The problem
Transcribe the records below word for word, leaving every picture out.

Supplied records

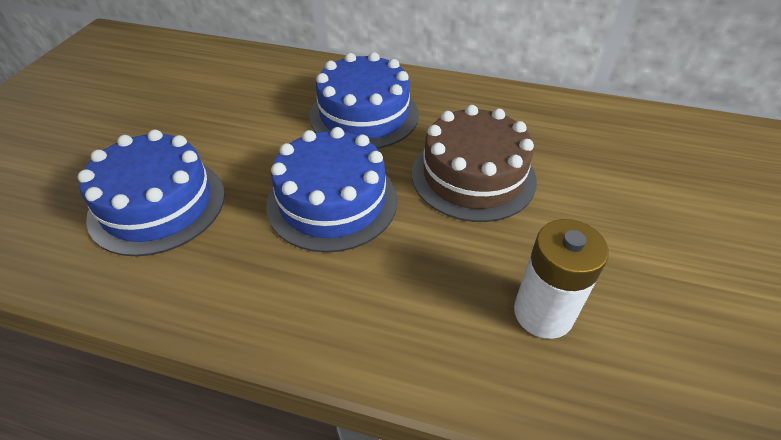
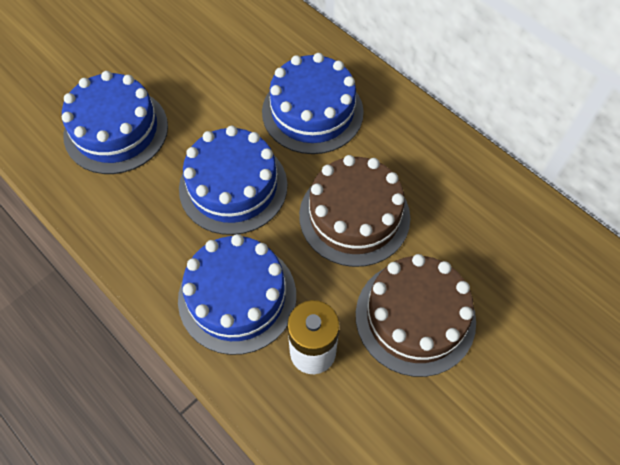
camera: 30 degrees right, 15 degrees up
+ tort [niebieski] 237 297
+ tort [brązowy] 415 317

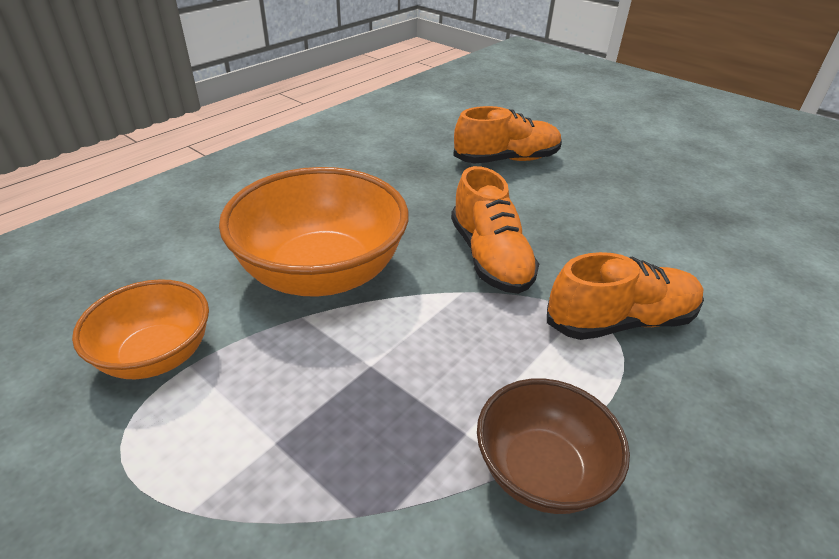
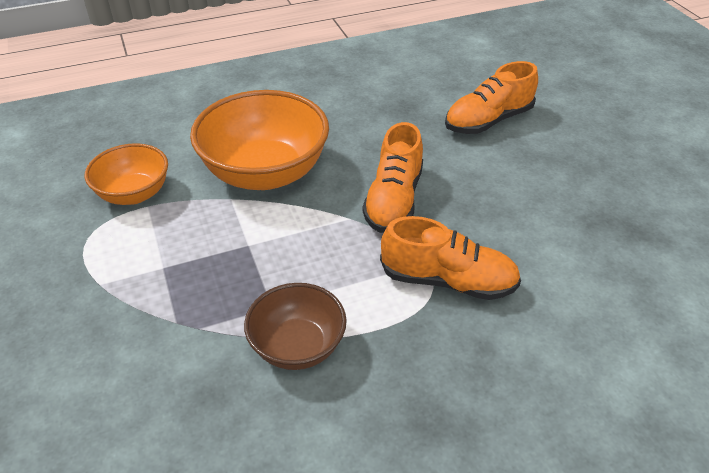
camera: 30 degrees right, 5 degrees up
~ but [pomarańczowy] 506 160 = 488 121 135 degrees clockwise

Reply to the exercise
camera: 30 degrees right, 15 degrees up
+ tort [niebieski] 237 297
+ tort [brązowy] 415 317

camera: 30 degrees right, 5 degrees up
~ but [pomarańczowy] 506 160 = 488 121 135 degrees clockwise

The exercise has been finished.